What the exercise asks: Starting with the line that contains "LCD1: LCD0802 -> LCD1602" and ending with the last line of the entries, repeat exactly those lines and nothing else, pictures excluded.

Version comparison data
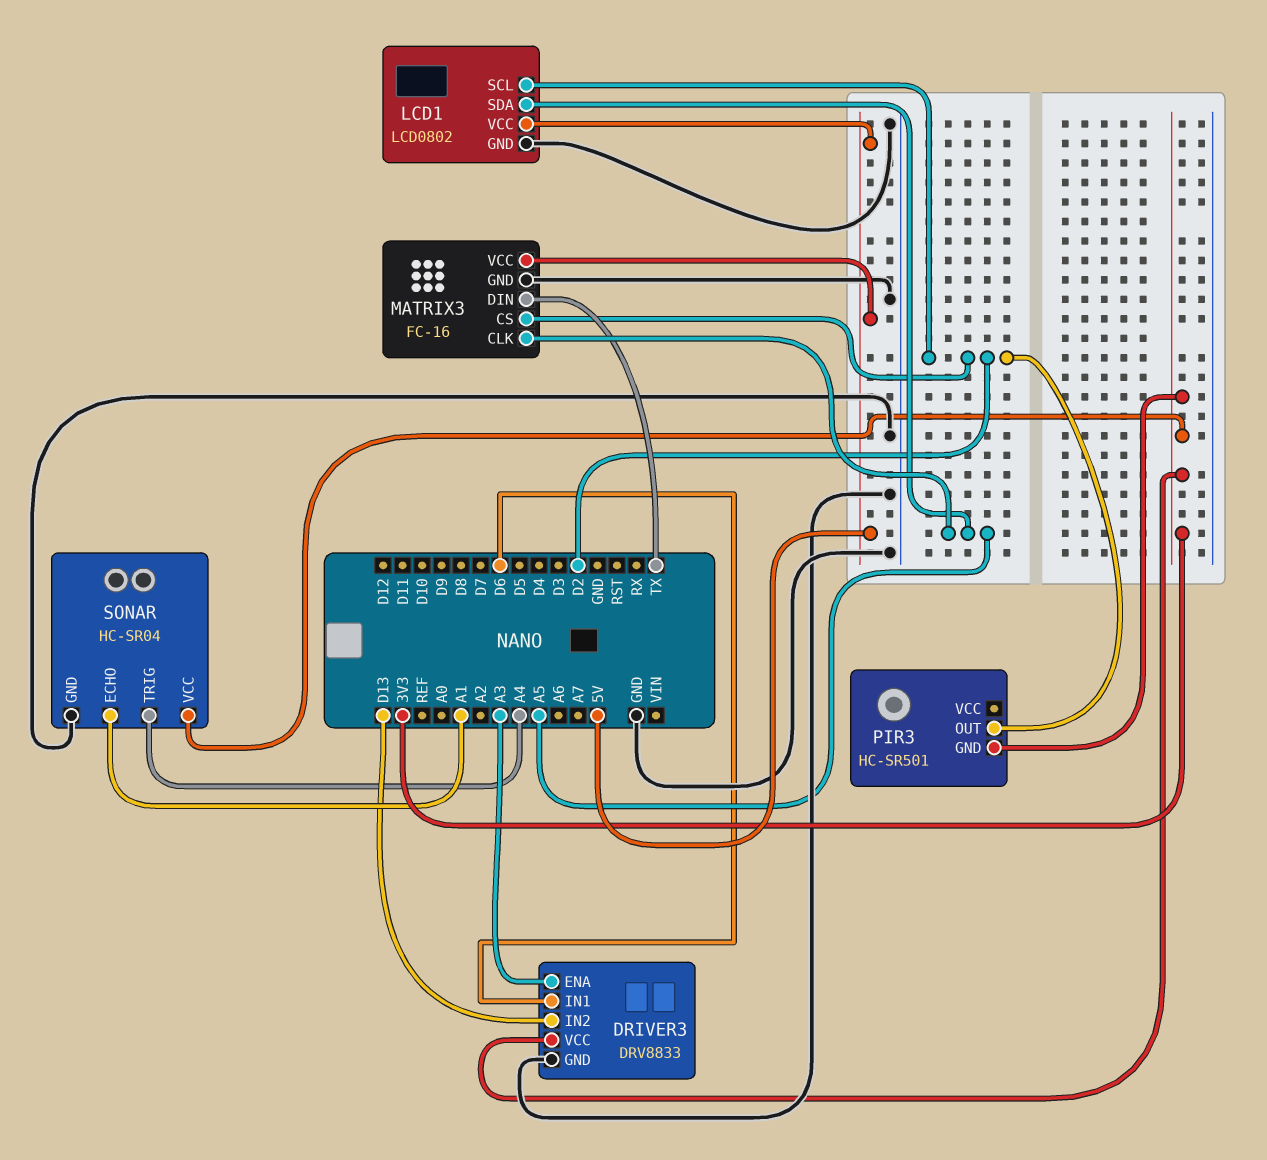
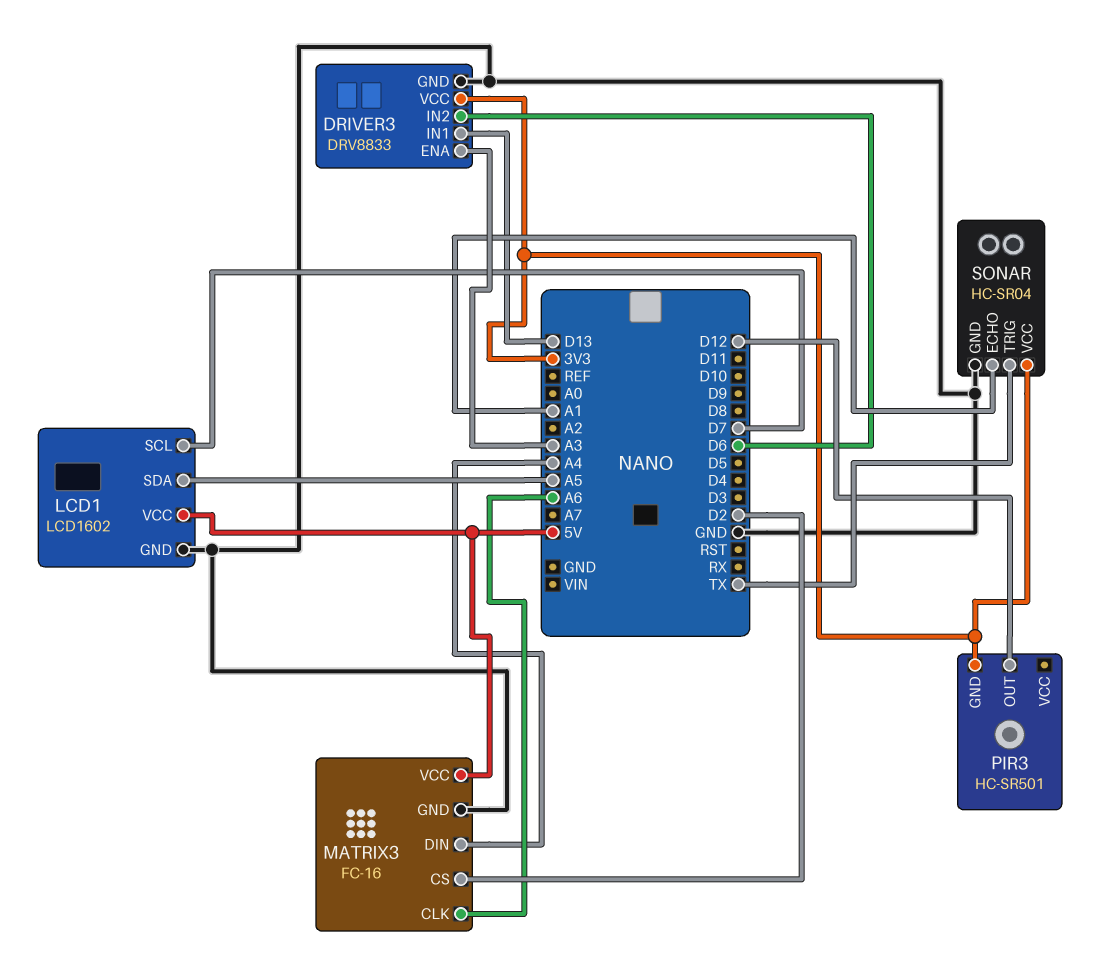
DRIVER3 pin IN1: D6 -> D13
DRIVER3 pin IN2: D13 -> D6
LCD1: LCD0802 -> LCD1602
LCD1 pin SCL: D2 -> D7
MATRIX3 pin CLK: A5 -> A6
MATRIX3 pin DIN: TX -> A4
PIR3 pin OUT: D2 -> D12
SONAR pin TRIG: A4 -> TX

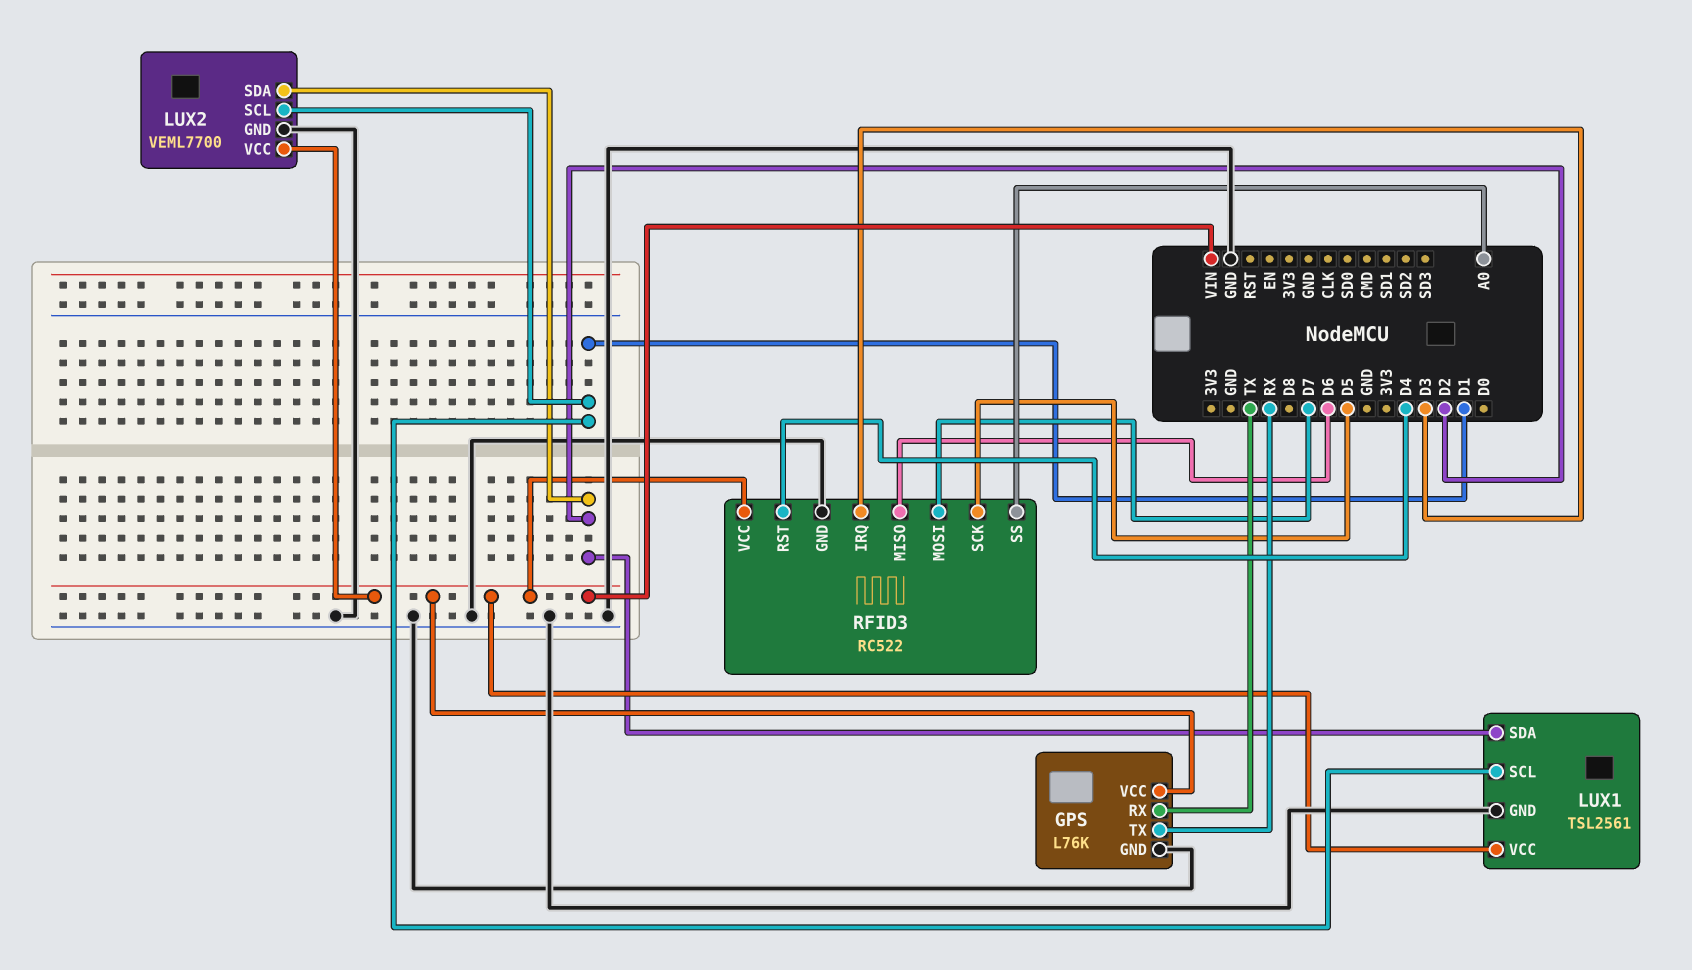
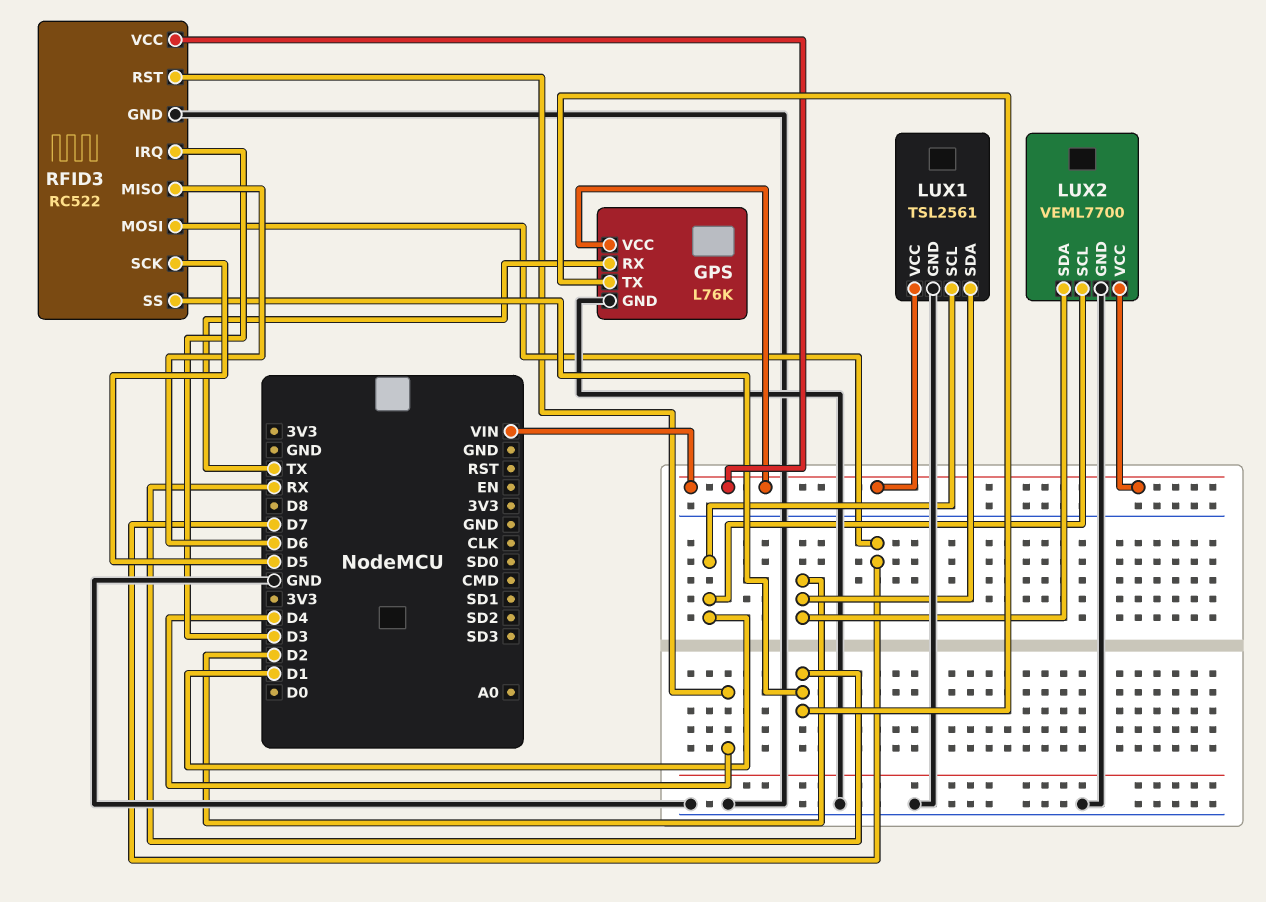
RFID3 pin SS: A0 -> RX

Answer section:
LCD1: LCD0802 -> LCD1602
LCD1 pin SCL: D2 -> D7
MATRIX3 pin CLK: A5 -> A6
MATRIX3 pin DIN: TX -> A4
PIR3 pin OUT: D2 -> D12
SONAR pin TRIG: A4 -> TX

RFID3 pin SS: A0 -> RX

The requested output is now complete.